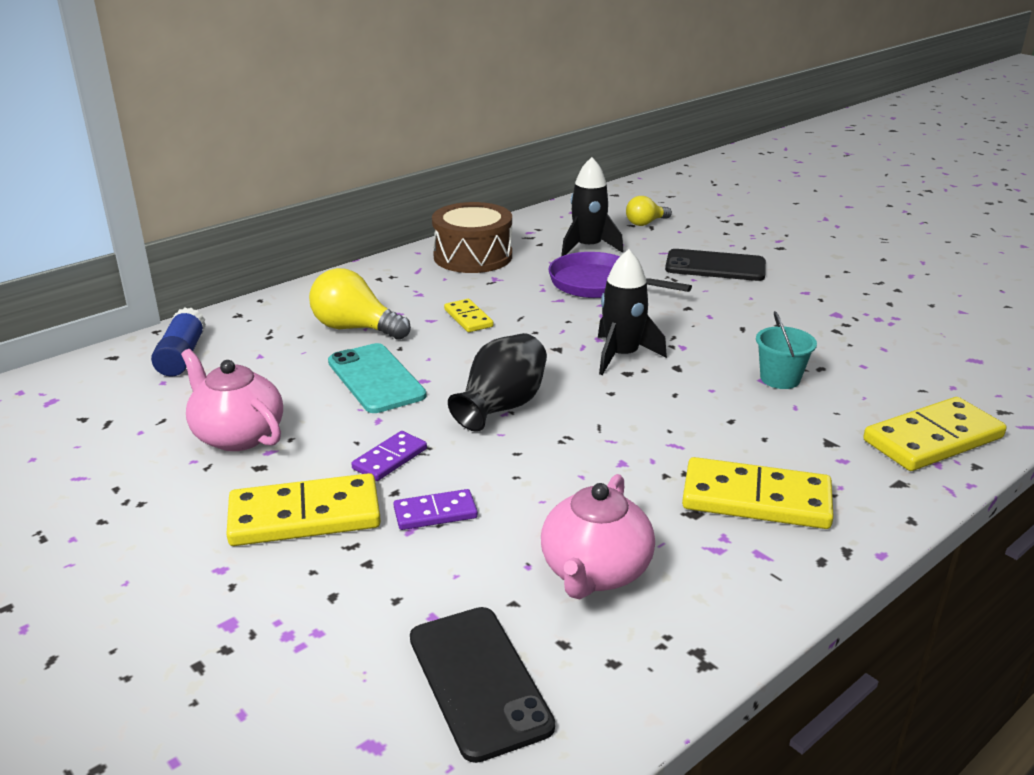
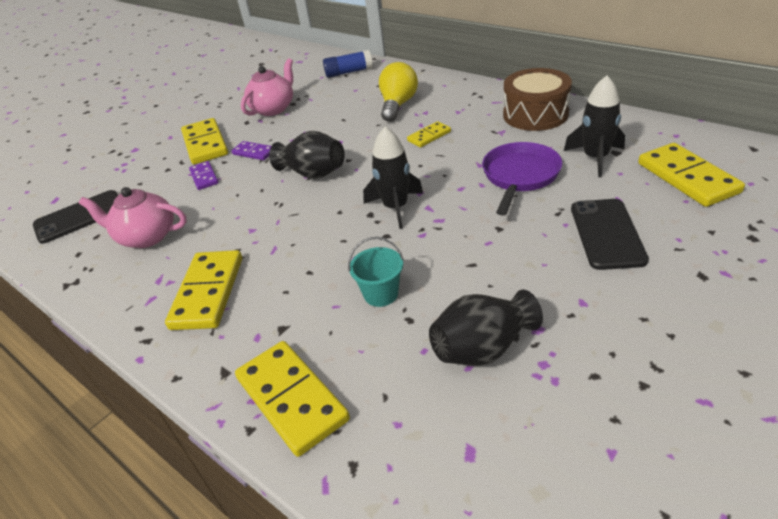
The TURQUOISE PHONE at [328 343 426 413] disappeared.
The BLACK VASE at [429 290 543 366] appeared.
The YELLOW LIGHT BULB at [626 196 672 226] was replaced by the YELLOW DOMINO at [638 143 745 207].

# Your assignment
Leaving out the images, repeat the listing above exactly.

# Expected answer
The TURQUOISE PHONE at [328 343 426 413] disappeared.
The BLACK VASE at [429 290 543 366] appeared.
The YELLOW LIGHT BULB at [626 196 672 226] was replaced by the YELLOW DOMINO at [638 143 745 207].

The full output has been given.